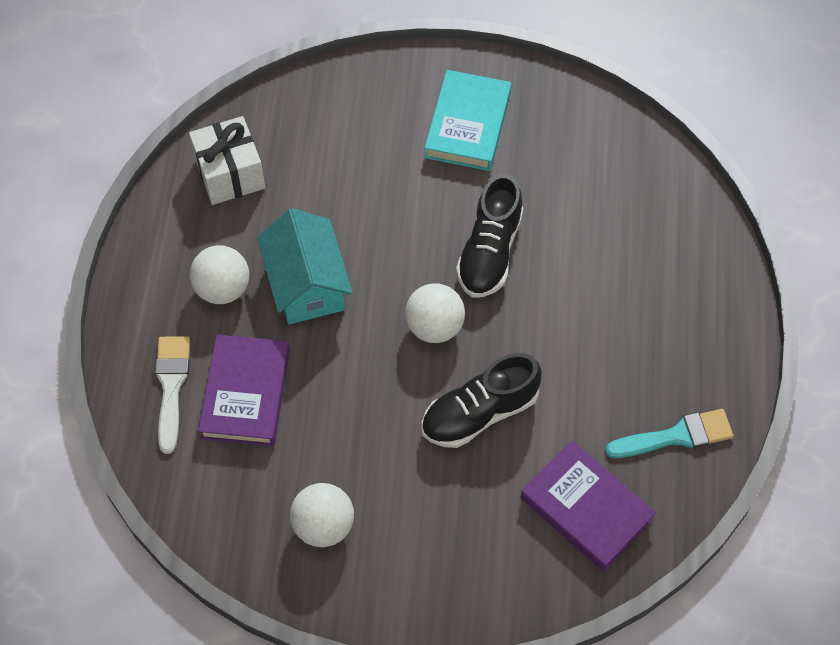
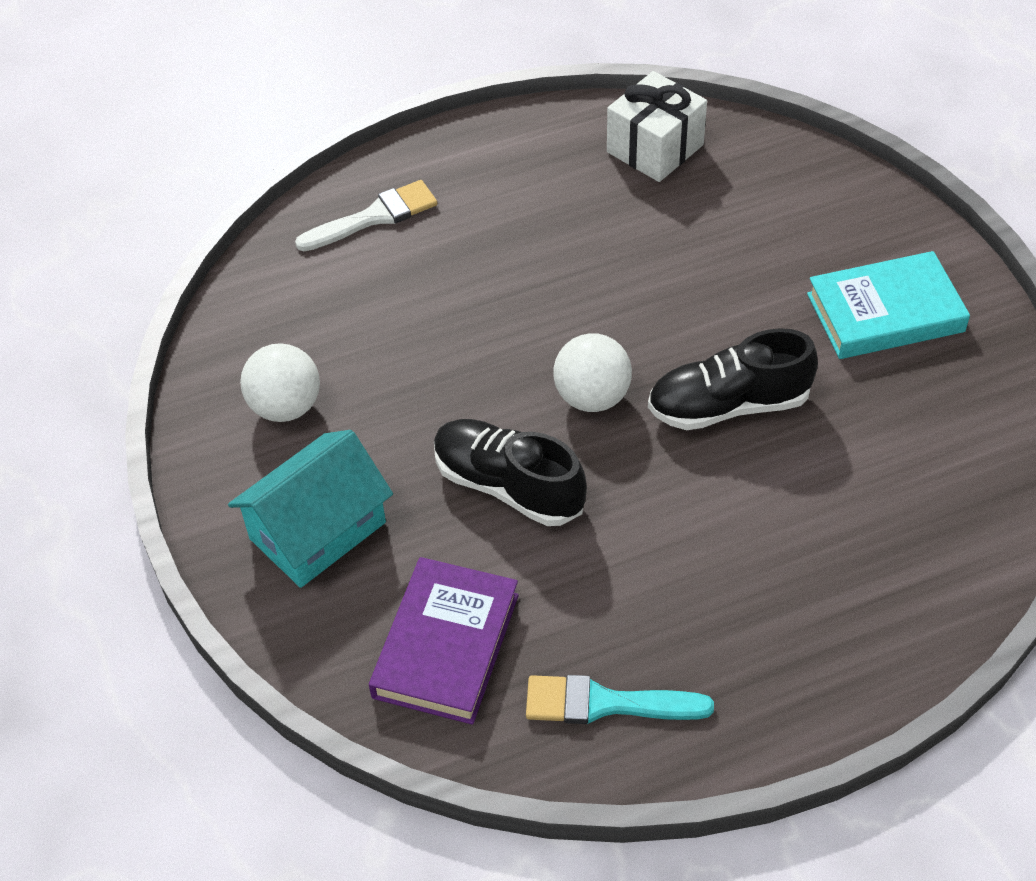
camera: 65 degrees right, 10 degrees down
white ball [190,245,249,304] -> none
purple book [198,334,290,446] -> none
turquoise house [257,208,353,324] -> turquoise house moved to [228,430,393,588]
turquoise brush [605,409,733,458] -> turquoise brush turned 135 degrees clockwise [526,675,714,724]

• _Instructions to follow_: Say how many lines above contain the string "degrees". Answer with the number only.

• _Response_: 2